**INFORMATION GIVEN**
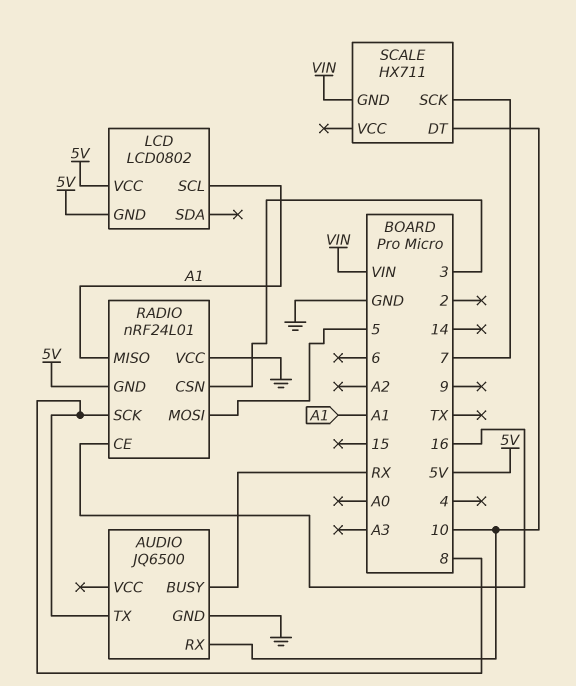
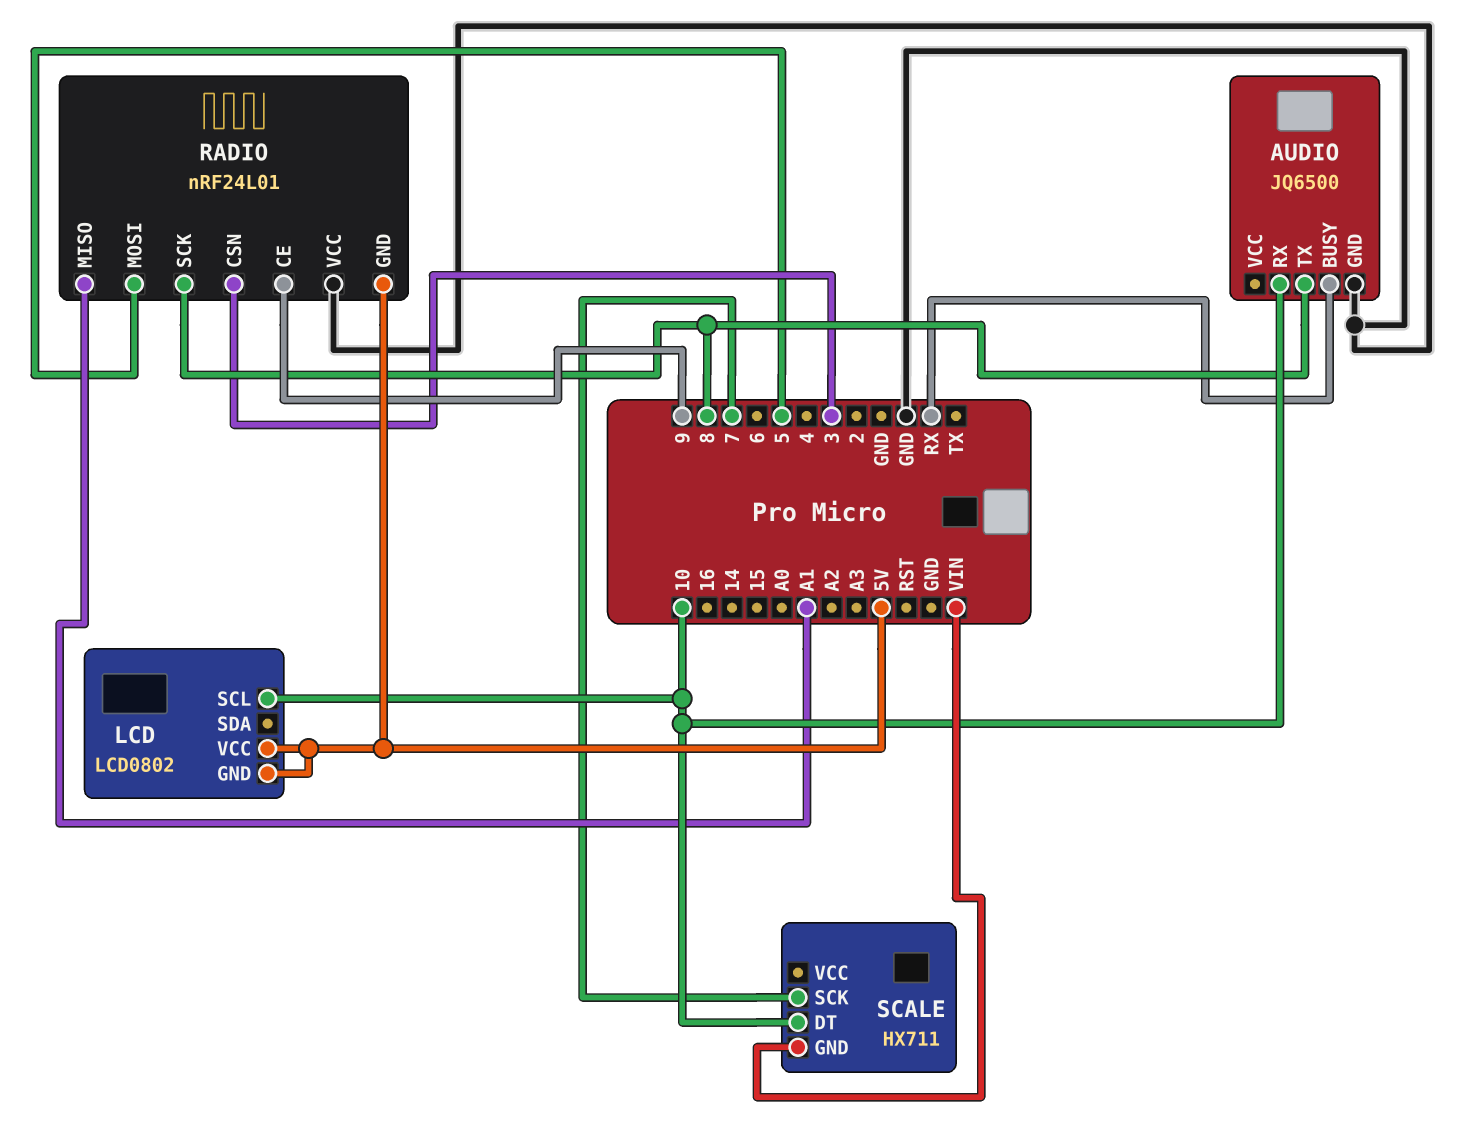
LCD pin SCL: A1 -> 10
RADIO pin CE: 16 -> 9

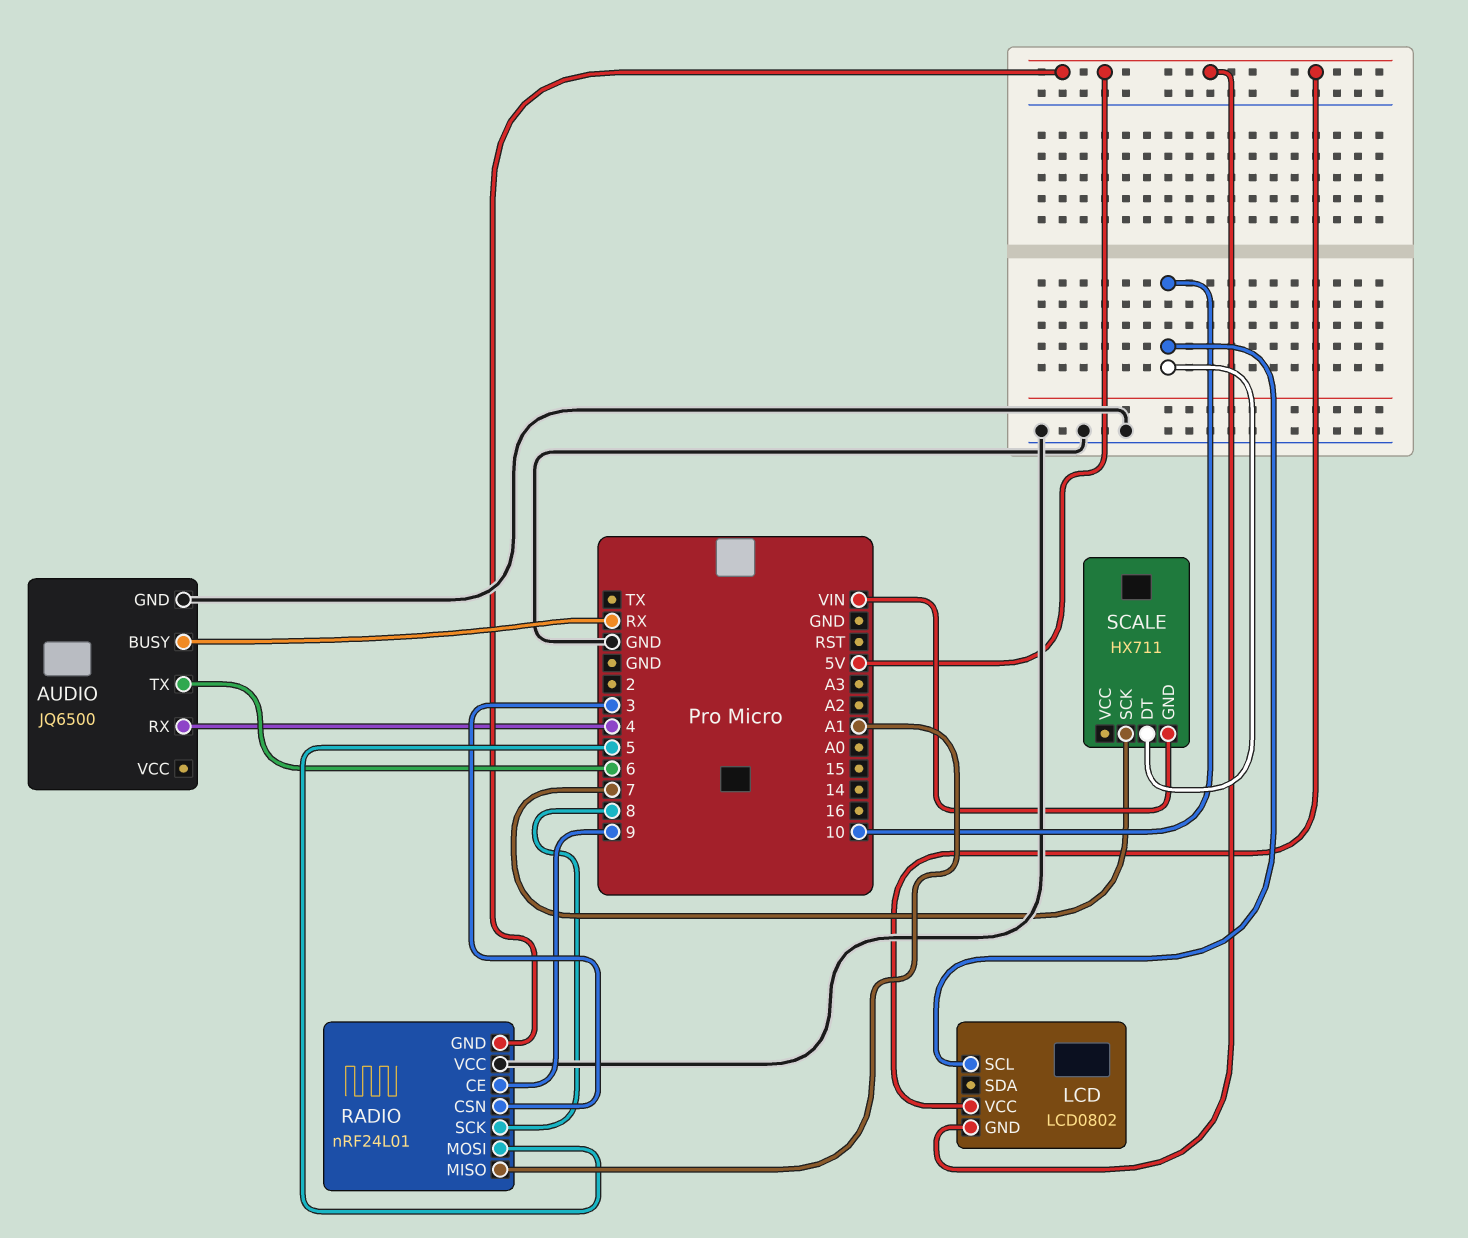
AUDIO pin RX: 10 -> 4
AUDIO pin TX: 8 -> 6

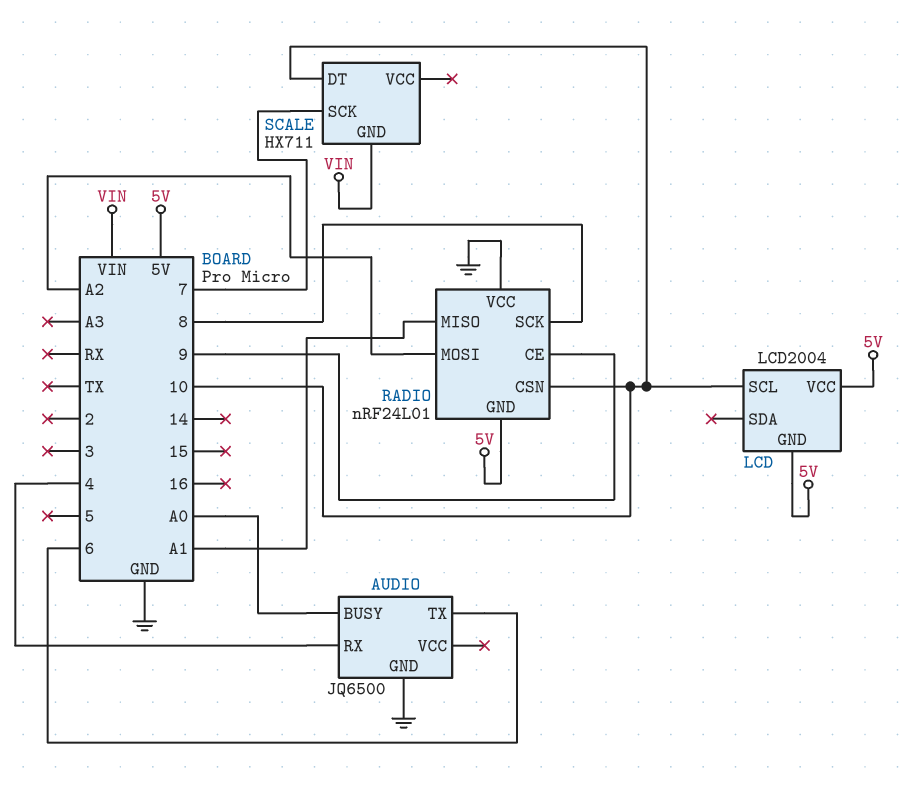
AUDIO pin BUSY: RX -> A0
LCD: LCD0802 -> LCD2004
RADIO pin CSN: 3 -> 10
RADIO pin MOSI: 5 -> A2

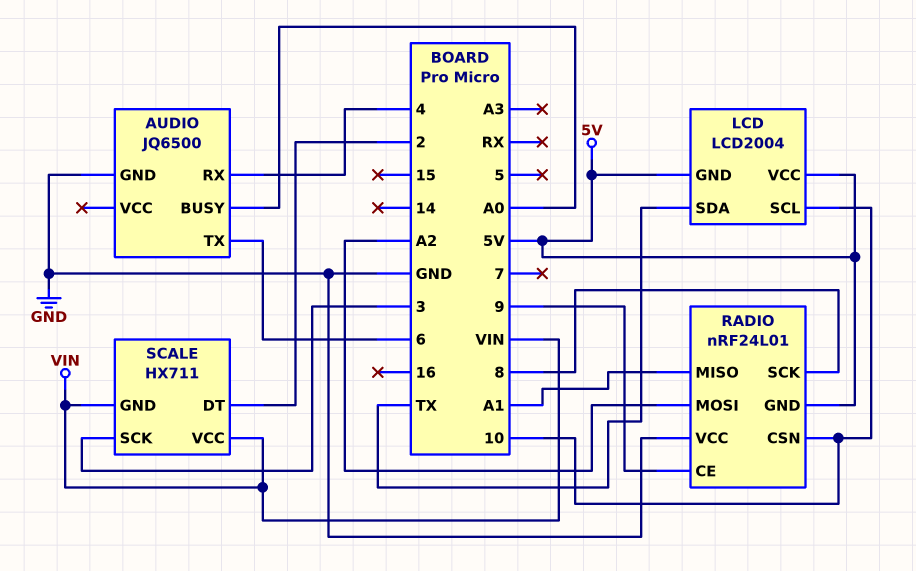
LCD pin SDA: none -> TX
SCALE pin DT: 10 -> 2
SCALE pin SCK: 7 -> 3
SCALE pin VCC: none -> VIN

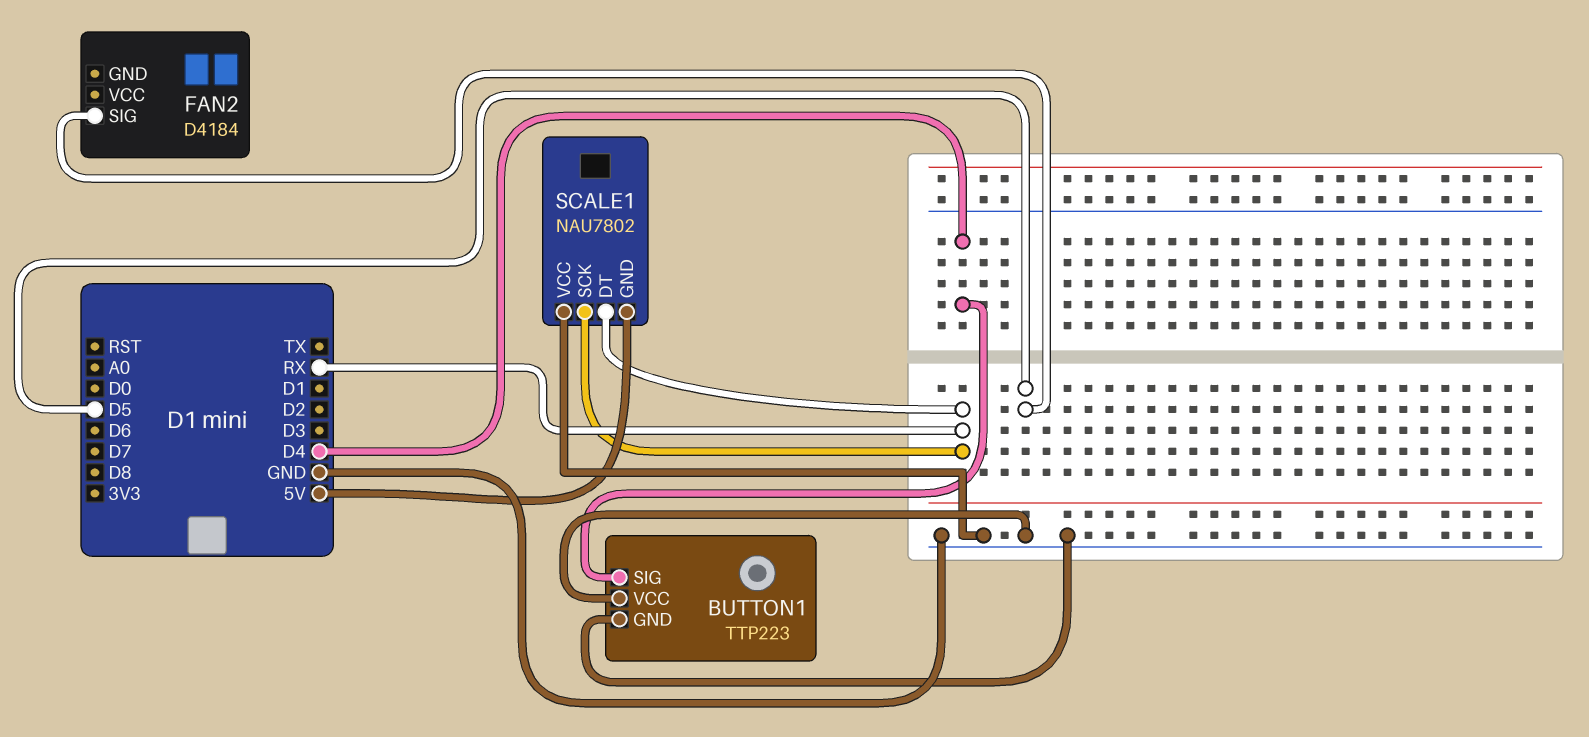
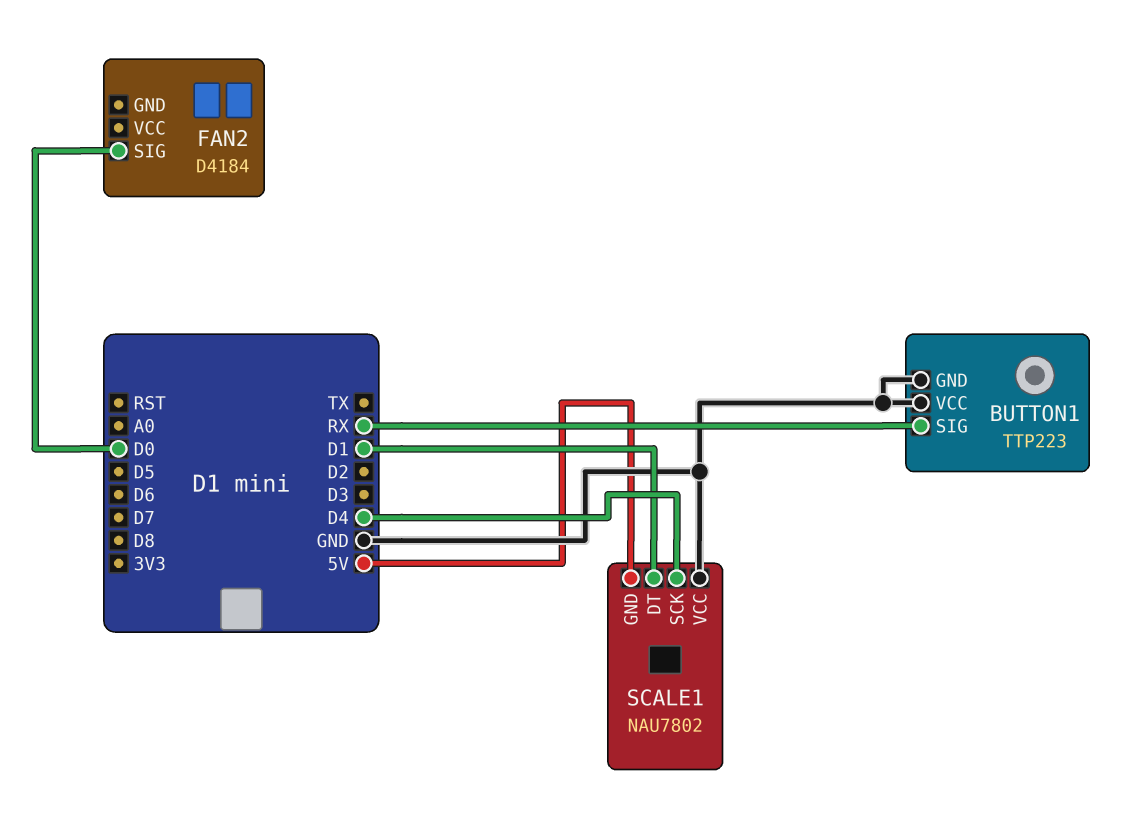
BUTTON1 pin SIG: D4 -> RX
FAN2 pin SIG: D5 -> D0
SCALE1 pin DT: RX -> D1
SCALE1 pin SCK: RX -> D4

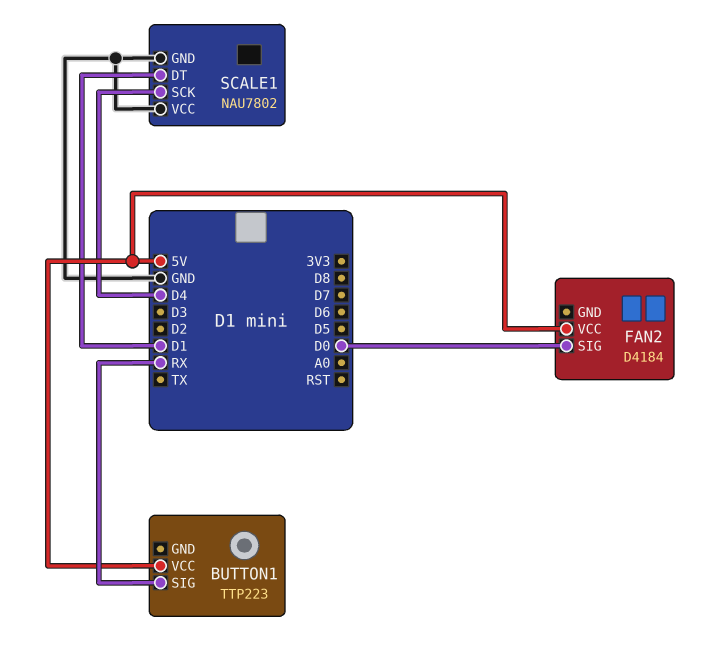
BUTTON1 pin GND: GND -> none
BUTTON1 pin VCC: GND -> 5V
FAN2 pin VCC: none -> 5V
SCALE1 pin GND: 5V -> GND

**ASSIGNMENT**
From the records above, transcribe only the stretch from the line with "LCD: LCD0802 -> LCD2004" through the line with "SCALE1 pin SCK: RX -> D4", keeping both ends. Omit pictures.

**REPLY TO THE EXERCISE**
LCD: LCD0802 -> LCD2004
RADIO pin CSN: 3 -> 10
RADIO pin MOSI: 5 -> A2

LCD pin SDA: none -> TX
SCALE pin DT: 10 -> 2
SCALE pin SCK: 7 -> 3
SCALE pin VCC: none -> VIN

BUTTON1 pin SIG: D4 -> RX
FAN2 pin SIG: D5 -> D0
SCALE1 pin DT: RX -> D1
SCALE1 pin SCK: RX -> D4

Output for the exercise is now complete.